## PROBLEM TO WORK ON
The records below are to be repeated exactly, and their pictures left out.

Before-and-after scene images
=-=-=-=-=

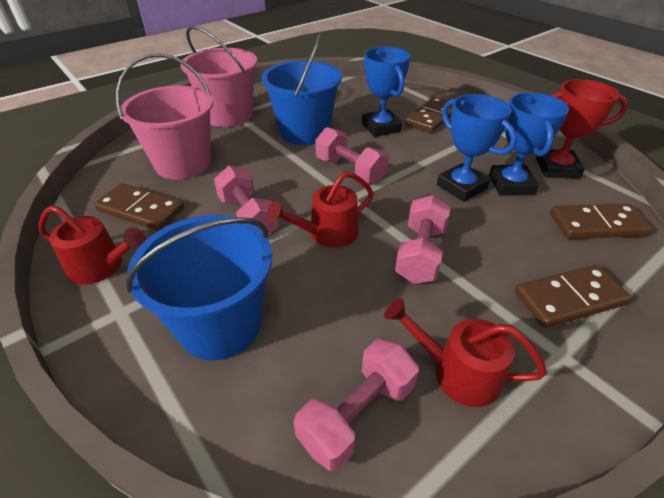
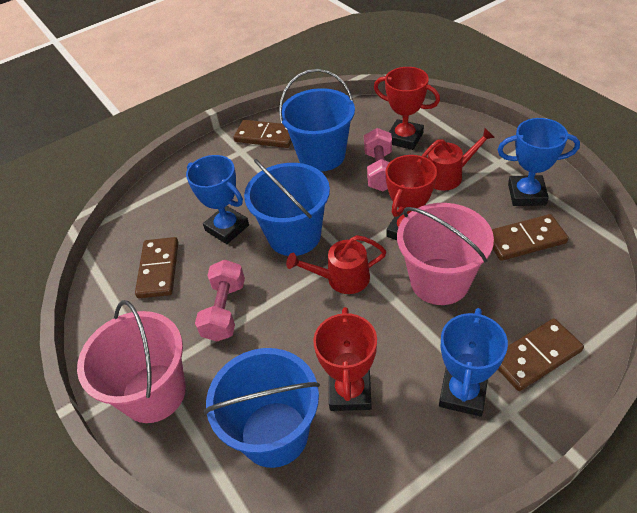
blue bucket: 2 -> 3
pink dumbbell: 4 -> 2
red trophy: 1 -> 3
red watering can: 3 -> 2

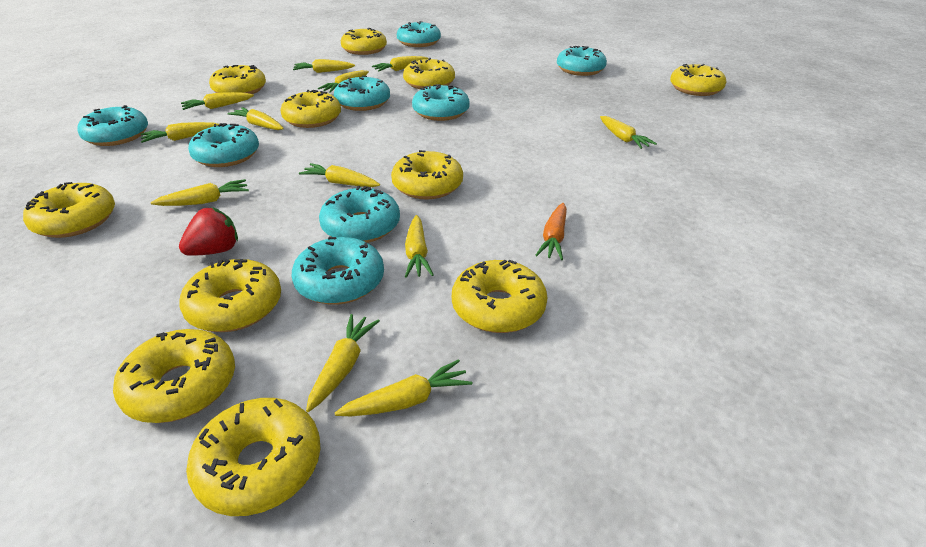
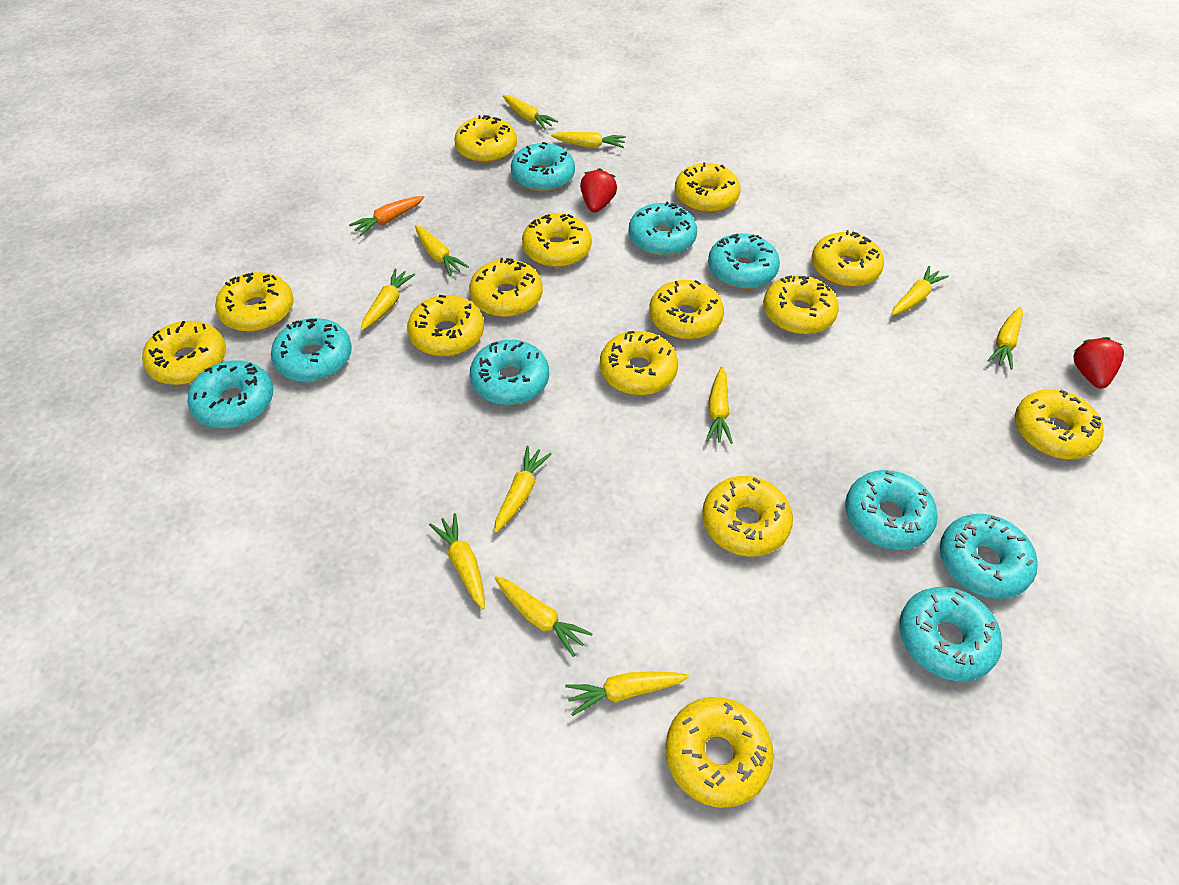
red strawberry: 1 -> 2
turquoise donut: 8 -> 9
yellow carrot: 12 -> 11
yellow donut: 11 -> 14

=-=-=-=-=

## RESULT OF THE TASK
blue bucket: 2 -> 3
pink dumbbell: 4 -> 2
red trophy: 1 -> 3
red watering can: 3 -> 2

red strawberry: 1 -> 2
turquoise donut: 8 -> 9
yellow carrot: 12 -> 11
yellow donut: 11 -> 14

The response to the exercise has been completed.